- **Your goal**
Would you please print exactly the lines that run from the one with "[(12,133),(0,133),(0,161),(12,162),(12,133)]" to the last line of the data, both included, without any pictures?

────────────────────

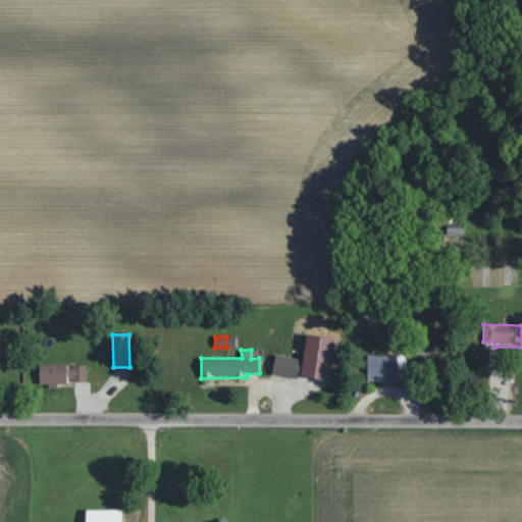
[(271,373),(297,379),(302,360),(275,354),(271,373)]
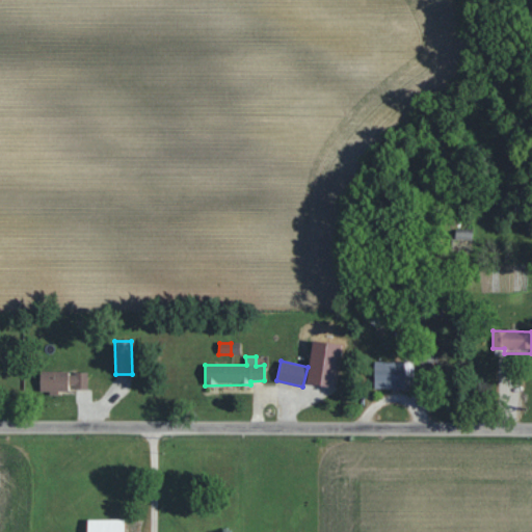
[(414,363),(373,362),(373,389),(413,390),(414,363)]
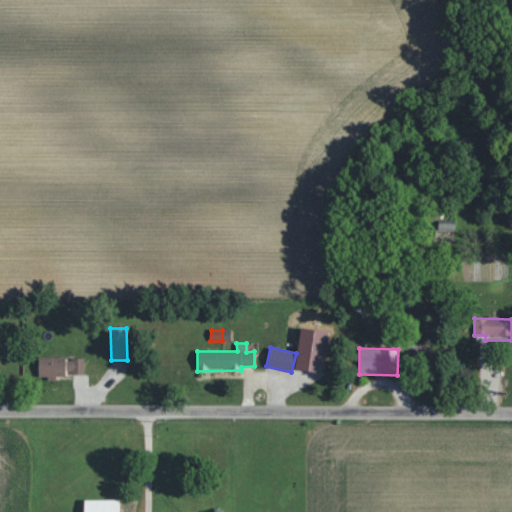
[(38,358),(38,377),(68,377),(68,375),(84,375),(84,358),(38,358)]
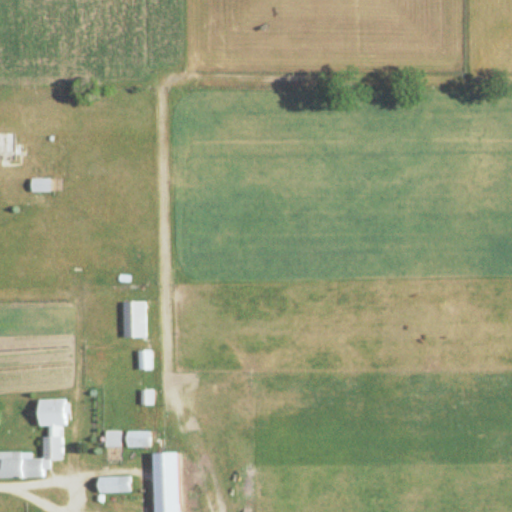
[(12,133),(0,133),(0,161),(12,162),(12,133)]
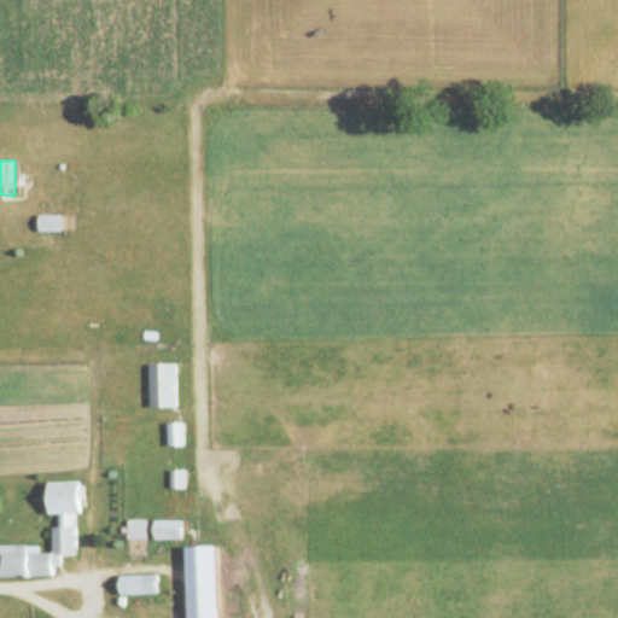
[(35,232),(58,232),(58,216),(35,216),(35,232)]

────────────────────

- **Output below**
[(12,133),(0,133),(0,161),(12,162),(12,133)]
[(35,232),(58,232),(58,216),(35,216),(35,232)]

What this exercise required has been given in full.